[Stored items]
.....

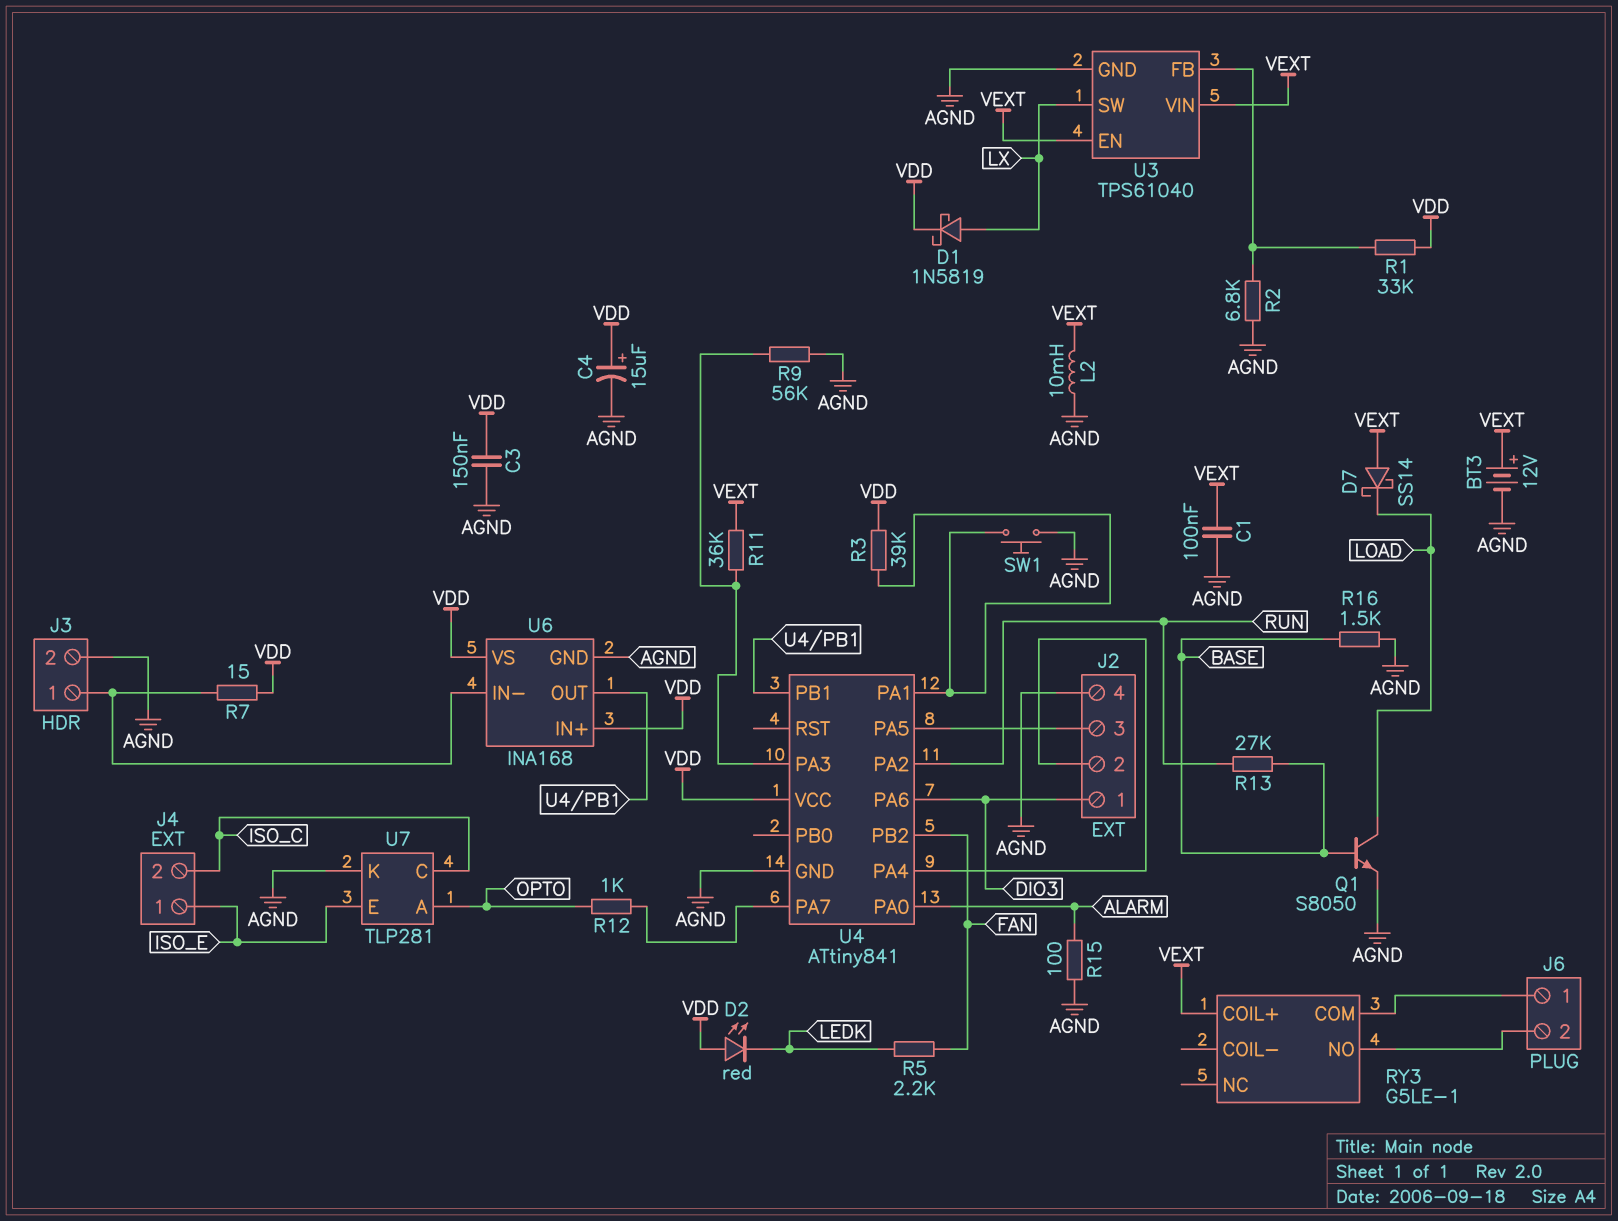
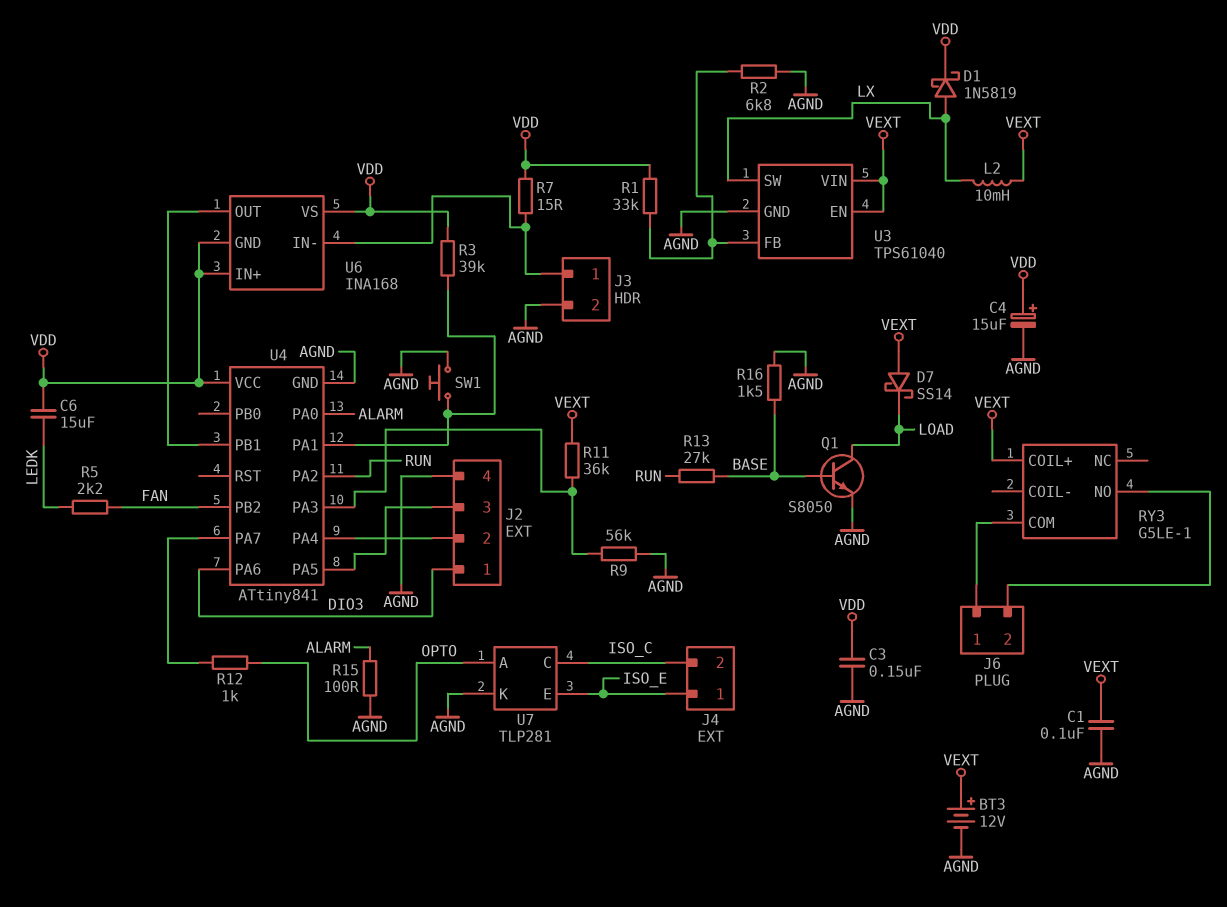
C6: none -> 15uF (LEDK, VDD)
D2: LED red (A VDD, K LEDK) -> none
L2: 10mH (AGND, VEXT) -> 10mH (LX, VEXT)
U6 pin GND: AGND -> VDD

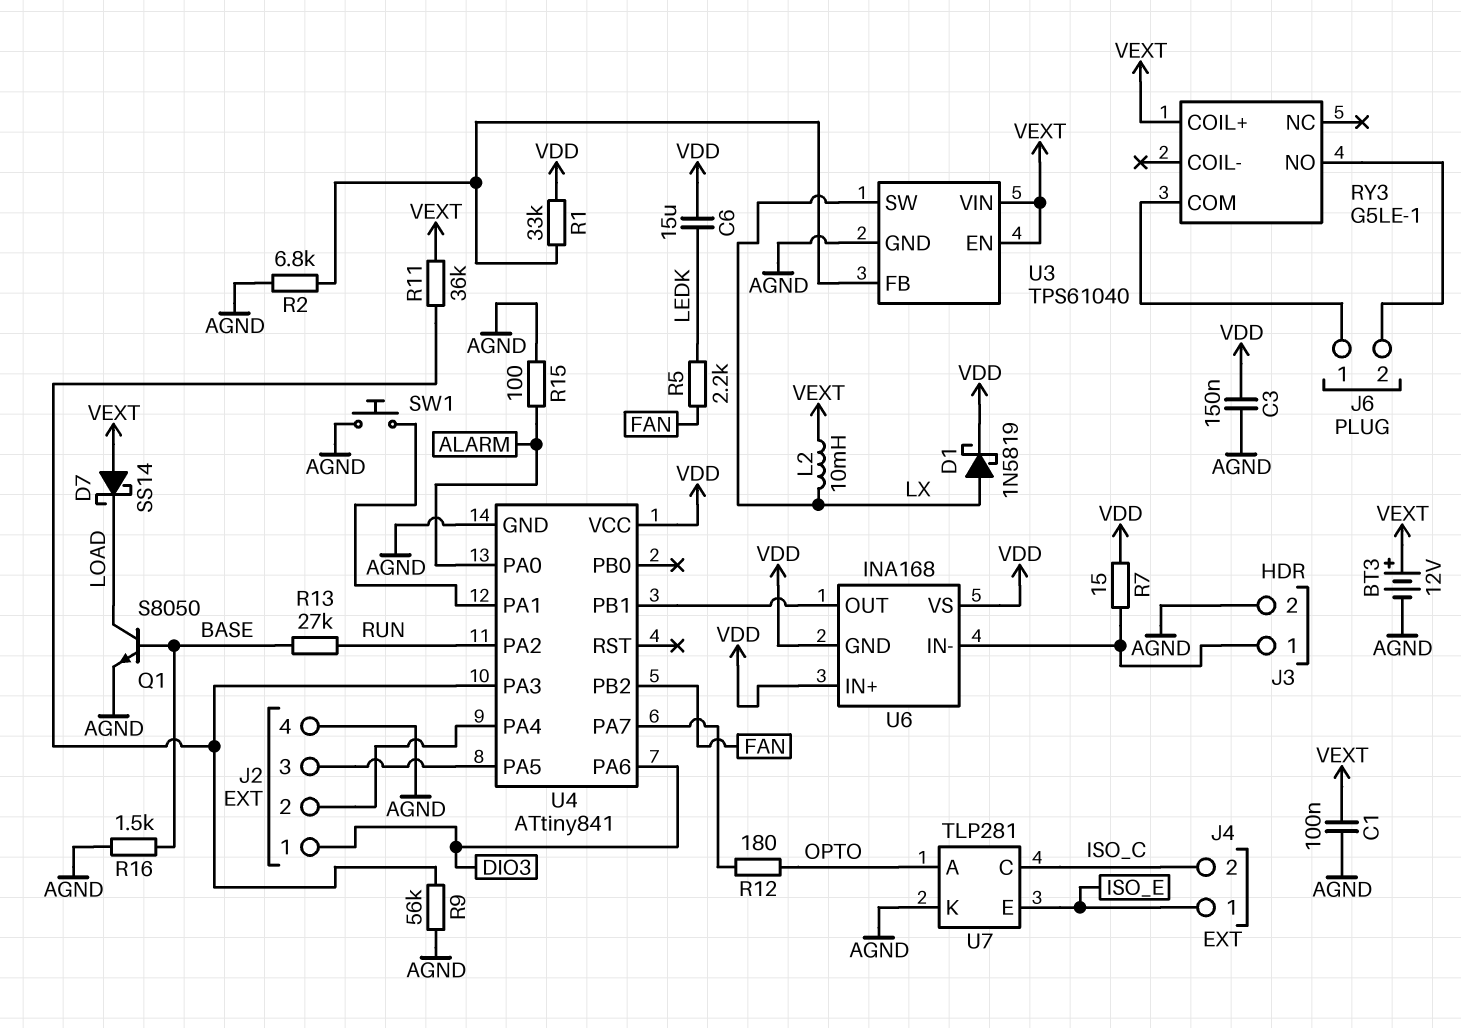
C4: 15uF (plus VDD, minus AGND) -> none
R3: 39k (U4/PA1, VDD) -> none
R12: 1k (OPTO, U4/PA7) -> 180 (OPTO, U4/PA7)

.....

## Exercise details:
Write every line above out again exactly; pictures do not belong in the copy.

## Completed task:
C6: none -> 15uF (LEDK, VDD)
D2: LED red (A VDD, K LEDK) -> none
L2: 10mH (AGND, VEXT) -> 10mH (LX, VEXT)
U6 pin GND: AGND -> VDD

C4: 15uF (plus VDD, minus AGND) -> none
R3: 39k (U4/PA1, VDD) -> none
R12: 1k (OPTO, U4/PA7) -> 180 (OPTO, U4/PA7)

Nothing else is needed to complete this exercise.